_ASSIGNED TASK_: Which lines of the records below contain the word "banana"? Copy each of them out.

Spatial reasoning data
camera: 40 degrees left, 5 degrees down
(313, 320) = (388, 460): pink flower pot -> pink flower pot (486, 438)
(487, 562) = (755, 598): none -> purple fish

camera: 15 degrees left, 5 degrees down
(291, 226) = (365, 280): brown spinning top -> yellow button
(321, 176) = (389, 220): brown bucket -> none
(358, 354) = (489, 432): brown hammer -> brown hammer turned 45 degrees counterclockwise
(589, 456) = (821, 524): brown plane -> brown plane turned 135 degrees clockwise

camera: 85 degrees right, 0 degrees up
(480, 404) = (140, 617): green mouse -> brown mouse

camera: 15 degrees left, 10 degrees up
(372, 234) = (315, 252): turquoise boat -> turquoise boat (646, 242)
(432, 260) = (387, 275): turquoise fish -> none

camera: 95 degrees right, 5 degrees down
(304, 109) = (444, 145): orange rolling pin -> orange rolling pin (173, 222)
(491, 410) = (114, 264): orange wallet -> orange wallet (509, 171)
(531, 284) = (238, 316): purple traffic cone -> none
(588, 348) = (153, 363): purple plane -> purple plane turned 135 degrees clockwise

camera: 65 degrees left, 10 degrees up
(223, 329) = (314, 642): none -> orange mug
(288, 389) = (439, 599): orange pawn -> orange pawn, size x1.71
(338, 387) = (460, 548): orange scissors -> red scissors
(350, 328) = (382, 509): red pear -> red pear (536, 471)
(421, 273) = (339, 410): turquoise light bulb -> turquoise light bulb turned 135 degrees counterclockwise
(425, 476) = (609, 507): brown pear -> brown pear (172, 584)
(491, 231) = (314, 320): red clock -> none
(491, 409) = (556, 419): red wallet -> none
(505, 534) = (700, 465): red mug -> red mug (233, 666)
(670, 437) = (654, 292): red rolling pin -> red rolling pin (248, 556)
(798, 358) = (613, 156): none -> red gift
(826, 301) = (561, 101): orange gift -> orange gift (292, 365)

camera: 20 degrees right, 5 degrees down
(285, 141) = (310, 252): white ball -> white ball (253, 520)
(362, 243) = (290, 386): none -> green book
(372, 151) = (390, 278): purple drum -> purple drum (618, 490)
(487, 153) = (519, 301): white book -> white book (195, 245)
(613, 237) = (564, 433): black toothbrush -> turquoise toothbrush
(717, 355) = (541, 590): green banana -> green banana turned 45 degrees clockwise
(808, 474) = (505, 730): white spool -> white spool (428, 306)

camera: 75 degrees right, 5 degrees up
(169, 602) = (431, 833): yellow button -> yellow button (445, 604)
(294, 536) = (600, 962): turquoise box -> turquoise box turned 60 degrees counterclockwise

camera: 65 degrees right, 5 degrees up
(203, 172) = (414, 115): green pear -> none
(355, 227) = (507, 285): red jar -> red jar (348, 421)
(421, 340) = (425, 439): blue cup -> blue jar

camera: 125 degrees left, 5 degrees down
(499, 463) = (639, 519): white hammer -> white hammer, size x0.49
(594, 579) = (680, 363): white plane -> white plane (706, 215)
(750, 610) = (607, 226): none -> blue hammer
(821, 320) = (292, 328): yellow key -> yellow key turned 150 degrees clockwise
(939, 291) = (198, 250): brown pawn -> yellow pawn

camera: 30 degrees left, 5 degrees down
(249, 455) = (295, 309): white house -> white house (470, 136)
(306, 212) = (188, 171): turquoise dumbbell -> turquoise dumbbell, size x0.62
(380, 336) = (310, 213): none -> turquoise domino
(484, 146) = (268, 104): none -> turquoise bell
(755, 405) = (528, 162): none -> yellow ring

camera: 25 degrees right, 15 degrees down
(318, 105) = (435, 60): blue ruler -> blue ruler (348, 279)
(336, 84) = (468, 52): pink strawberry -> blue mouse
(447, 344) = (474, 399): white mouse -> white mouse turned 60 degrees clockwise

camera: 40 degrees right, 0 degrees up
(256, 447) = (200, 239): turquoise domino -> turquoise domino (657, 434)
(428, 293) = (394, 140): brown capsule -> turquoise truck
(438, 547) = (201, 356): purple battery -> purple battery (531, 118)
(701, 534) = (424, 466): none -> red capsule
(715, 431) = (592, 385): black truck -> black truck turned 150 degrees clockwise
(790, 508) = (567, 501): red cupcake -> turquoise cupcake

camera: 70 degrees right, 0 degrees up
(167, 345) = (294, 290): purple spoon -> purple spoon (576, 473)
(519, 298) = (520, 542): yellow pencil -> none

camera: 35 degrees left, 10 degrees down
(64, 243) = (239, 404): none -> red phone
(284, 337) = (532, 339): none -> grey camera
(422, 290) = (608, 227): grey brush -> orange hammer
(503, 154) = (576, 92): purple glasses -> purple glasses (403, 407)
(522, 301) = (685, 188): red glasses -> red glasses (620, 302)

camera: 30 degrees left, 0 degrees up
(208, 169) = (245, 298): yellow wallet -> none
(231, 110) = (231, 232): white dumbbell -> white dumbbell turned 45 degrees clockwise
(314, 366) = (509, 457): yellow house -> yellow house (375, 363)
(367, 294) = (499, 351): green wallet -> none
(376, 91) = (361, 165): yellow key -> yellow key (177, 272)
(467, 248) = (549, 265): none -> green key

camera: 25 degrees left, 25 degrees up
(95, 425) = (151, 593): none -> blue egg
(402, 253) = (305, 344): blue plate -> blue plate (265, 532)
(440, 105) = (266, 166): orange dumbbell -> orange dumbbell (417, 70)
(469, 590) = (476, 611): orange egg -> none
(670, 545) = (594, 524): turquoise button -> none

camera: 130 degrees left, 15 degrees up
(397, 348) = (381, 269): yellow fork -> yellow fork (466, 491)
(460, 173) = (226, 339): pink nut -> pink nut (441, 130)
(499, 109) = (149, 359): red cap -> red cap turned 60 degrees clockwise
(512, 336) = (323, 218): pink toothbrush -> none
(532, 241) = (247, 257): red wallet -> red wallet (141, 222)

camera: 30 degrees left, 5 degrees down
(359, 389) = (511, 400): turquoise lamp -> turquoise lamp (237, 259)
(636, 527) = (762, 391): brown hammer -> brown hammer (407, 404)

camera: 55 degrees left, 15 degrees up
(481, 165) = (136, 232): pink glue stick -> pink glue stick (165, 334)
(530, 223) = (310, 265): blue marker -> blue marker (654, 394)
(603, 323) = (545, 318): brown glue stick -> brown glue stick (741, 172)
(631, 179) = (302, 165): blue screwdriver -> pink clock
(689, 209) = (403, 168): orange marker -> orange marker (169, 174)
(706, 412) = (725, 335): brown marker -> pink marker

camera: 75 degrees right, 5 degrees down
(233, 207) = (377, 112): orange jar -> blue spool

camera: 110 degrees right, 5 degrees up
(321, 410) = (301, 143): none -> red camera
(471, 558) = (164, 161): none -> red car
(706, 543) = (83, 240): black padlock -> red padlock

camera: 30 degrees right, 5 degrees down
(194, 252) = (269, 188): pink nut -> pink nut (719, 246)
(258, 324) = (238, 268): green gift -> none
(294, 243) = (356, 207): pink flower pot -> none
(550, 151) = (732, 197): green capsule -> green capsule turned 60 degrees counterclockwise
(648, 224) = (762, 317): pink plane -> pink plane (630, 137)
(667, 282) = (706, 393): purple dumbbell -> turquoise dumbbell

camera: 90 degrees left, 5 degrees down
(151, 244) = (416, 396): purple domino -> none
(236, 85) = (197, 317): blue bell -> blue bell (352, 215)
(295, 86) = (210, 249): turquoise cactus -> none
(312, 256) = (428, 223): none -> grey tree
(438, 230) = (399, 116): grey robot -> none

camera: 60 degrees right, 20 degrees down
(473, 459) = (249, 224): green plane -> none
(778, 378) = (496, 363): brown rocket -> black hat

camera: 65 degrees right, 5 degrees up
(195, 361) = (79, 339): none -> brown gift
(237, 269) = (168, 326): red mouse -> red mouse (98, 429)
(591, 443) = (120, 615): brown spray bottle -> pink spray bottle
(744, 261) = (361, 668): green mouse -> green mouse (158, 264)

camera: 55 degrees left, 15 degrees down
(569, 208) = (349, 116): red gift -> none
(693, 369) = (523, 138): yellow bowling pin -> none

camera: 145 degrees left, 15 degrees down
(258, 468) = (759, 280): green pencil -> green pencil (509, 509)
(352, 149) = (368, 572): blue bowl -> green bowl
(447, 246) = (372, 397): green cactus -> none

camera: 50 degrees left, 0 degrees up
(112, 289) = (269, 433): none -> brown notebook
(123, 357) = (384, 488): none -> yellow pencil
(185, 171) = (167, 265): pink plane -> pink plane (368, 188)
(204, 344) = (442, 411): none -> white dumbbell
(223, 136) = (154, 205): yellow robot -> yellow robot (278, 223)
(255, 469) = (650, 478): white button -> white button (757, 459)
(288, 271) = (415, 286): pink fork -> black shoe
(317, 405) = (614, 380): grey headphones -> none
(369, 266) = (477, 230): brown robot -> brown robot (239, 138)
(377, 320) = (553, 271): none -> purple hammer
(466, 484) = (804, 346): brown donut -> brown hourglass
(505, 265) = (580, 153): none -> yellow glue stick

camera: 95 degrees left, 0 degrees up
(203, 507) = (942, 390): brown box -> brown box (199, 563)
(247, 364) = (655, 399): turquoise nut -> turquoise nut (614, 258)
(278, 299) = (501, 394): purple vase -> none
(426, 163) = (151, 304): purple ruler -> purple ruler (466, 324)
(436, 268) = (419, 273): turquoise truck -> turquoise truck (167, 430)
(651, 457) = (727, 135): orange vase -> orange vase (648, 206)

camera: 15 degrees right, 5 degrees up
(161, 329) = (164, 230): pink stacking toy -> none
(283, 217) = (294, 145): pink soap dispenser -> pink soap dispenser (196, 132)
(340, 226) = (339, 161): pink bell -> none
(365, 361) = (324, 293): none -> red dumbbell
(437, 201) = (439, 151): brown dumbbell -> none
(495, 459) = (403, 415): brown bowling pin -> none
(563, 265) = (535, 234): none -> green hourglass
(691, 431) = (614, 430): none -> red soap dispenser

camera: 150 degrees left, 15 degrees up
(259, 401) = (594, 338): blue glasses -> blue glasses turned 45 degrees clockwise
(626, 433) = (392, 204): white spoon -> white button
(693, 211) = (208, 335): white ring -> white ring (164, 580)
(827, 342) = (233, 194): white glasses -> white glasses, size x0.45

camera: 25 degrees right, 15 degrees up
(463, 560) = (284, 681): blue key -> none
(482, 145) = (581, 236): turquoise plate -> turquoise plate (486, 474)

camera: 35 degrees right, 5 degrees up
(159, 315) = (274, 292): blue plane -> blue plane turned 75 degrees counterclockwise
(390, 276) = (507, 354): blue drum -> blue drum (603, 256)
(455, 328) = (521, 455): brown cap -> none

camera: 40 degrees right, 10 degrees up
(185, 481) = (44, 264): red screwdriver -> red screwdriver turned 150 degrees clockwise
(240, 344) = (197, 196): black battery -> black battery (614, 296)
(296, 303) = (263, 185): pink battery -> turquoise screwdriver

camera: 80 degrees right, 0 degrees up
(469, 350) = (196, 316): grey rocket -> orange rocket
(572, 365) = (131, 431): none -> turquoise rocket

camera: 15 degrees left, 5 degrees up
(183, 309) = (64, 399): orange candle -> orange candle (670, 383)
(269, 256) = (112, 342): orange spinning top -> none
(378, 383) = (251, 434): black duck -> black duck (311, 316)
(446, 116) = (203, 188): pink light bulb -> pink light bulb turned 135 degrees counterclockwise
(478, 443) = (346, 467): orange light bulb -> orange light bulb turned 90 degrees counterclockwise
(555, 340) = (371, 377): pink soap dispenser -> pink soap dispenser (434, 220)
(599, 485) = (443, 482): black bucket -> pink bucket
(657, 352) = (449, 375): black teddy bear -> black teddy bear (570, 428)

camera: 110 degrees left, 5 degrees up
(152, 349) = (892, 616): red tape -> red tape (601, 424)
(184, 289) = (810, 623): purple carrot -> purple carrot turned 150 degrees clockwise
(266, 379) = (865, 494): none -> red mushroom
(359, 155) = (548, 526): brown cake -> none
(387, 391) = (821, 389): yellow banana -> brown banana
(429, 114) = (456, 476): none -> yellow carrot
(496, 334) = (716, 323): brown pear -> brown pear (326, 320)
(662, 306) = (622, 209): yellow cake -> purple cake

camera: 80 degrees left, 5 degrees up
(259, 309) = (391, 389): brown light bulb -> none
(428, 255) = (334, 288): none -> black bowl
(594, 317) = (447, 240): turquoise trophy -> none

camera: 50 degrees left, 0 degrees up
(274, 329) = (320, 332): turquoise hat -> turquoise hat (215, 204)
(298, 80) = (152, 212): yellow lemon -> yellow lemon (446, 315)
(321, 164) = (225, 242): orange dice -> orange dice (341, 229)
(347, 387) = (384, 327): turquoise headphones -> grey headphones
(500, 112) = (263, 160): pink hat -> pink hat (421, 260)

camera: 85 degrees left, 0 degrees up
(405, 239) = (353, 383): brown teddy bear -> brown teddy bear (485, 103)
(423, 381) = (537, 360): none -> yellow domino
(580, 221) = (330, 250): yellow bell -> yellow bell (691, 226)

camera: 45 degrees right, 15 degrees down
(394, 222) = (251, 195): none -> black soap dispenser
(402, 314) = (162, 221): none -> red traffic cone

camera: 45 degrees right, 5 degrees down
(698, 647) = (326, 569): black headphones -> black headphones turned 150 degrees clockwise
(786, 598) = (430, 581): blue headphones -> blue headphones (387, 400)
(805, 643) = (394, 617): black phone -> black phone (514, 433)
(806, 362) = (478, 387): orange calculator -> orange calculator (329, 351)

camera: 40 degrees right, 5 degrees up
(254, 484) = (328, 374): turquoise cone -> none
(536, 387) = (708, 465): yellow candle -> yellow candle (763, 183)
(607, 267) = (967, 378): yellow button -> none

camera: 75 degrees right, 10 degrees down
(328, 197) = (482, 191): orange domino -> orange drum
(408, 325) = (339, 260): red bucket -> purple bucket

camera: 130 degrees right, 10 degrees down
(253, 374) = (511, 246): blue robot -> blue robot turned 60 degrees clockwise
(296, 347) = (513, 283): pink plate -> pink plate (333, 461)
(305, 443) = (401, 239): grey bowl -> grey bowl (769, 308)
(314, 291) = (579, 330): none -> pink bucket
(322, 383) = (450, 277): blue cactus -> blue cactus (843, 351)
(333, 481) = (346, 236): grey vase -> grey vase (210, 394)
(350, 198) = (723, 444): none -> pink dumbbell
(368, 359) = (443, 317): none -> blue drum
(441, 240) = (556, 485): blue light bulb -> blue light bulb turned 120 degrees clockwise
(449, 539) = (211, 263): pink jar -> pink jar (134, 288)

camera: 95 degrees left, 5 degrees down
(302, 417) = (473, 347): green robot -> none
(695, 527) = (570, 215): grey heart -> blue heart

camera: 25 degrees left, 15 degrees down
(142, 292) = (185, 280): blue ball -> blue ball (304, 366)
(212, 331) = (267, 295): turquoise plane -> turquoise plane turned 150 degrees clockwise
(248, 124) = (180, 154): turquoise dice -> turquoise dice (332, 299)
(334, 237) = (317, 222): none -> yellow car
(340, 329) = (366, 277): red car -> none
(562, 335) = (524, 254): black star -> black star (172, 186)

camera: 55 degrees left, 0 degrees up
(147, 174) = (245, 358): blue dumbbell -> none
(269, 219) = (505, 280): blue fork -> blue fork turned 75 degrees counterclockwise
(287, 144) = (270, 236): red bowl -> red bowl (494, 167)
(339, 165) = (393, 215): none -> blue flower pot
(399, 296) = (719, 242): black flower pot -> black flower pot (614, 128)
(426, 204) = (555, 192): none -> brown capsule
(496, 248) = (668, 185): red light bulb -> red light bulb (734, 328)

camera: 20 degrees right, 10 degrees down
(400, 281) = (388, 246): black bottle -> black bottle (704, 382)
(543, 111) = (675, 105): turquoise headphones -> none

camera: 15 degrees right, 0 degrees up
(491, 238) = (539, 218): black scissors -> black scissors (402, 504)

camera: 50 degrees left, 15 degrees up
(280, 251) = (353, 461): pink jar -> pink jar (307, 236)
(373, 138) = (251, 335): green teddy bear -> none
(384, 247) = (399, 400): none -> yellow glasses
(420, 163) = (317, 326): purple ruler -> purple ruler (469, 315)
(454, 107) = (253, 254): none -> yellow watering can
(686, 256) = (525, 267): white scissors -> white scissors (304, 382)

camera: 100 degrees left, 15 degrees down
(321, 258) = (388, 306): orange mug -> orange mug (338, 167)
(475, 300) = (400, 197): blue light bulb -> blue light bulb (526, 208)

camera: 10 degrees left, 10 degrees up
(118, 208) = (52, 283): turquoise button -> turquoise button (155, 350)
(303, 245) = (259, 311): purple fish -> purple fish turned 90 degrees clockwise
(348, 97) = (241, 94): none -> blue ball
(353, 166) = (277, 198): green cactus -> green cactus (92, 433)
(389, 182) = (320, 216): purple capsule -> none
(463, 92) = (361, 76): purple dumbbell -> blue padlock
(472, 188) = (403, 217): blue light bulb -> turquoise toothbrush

_TASK SOLUTION_:
(717, 355) = (541, 590): green banana -> green banana turned 45 degrees clockwise
(387, 391) = (821, 389): yellow banana -> brown banana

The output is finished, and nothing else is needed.